■ ASSIGNMENT: Transcribe every line below exactly; no image goes into the output.

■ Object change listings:
● ● ● ●
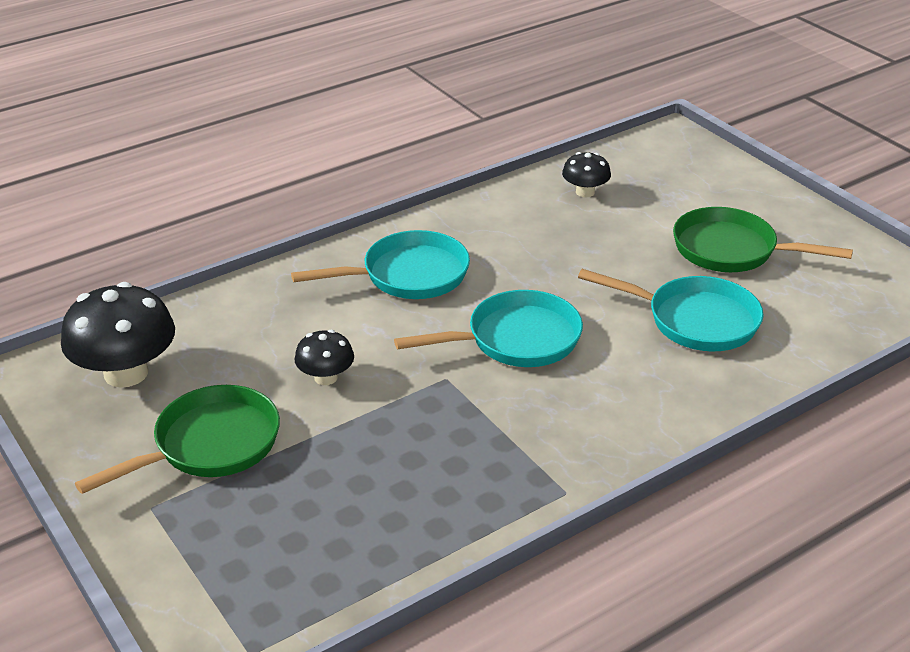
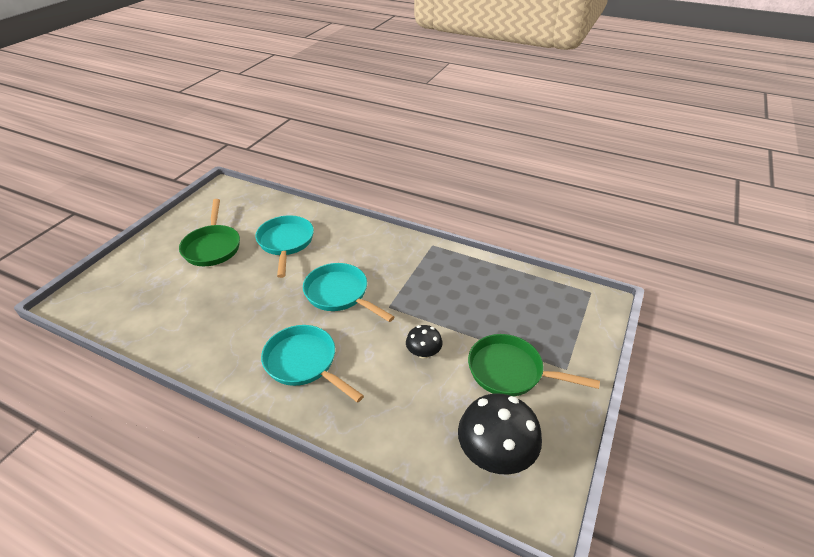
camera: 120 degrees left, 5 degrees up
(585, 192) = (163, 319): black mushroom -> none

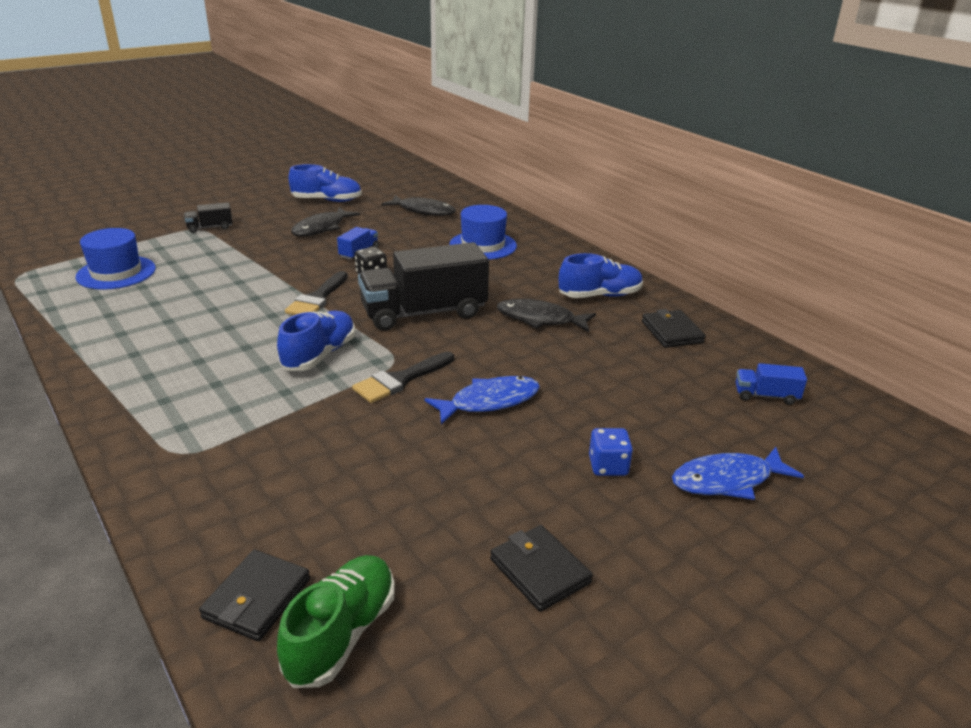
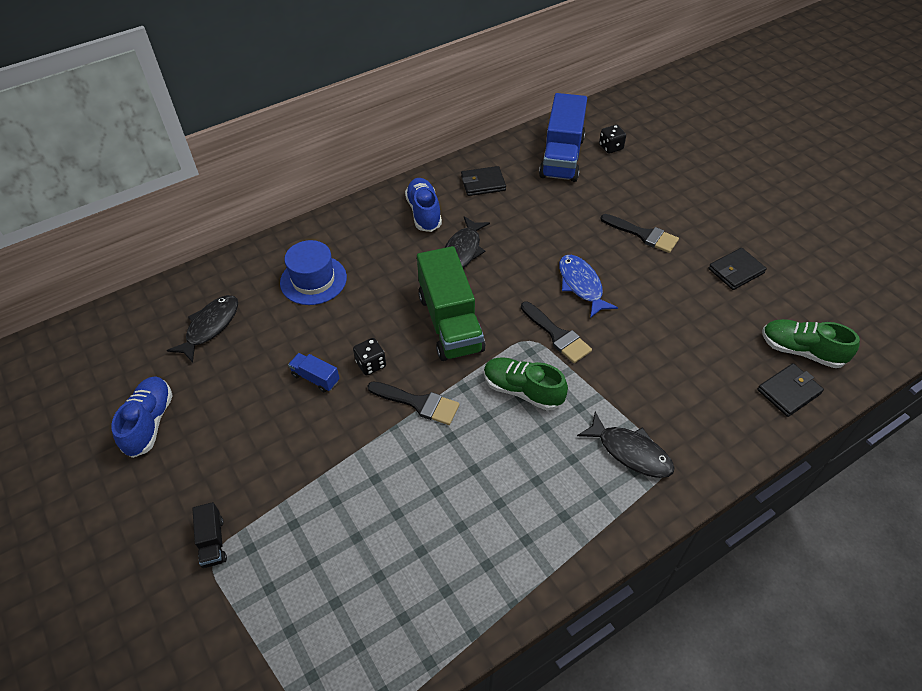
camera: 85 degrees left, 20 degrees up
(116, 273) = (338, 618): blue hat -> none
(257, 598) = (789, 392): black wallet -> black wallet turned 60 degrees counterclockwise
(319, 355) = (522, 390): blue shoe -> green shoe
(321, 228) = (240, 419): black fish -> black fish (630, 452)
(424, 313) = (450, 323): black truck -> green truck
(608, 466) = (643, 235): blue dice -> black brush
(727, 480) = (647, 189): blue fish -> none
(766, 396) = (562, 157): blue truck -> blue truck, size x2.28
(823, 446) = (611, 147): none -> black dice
● ● ● ●
■ TASK RESULT:
camera: 120 degrees left, 5 degrees up
(585, 192) = (163, 319): black mushroom -> none

camera: 85 degrees left, 20 degrees up
(116, 273) = (338, 618): blue hat -> none
(257, 598) = (789, 392): black wallet -> black wallet turned 60 degrees counterclockwise
(319, 355) = (522, 390): blue shoe -> green shoe
(321, 228) = (240, 419): black fish -> black fish (630, 452)
(424, 313) = (450, 323): black truck -> green truck
(608, 466) = (643, 235): blue dice -> black brush
(727, 480) = (647, 189): blue fish -> none
(766, 396) = (562, 157): blue truck -> blue truck, size x2.28
(823, 446) = (611, 147): none -> black dice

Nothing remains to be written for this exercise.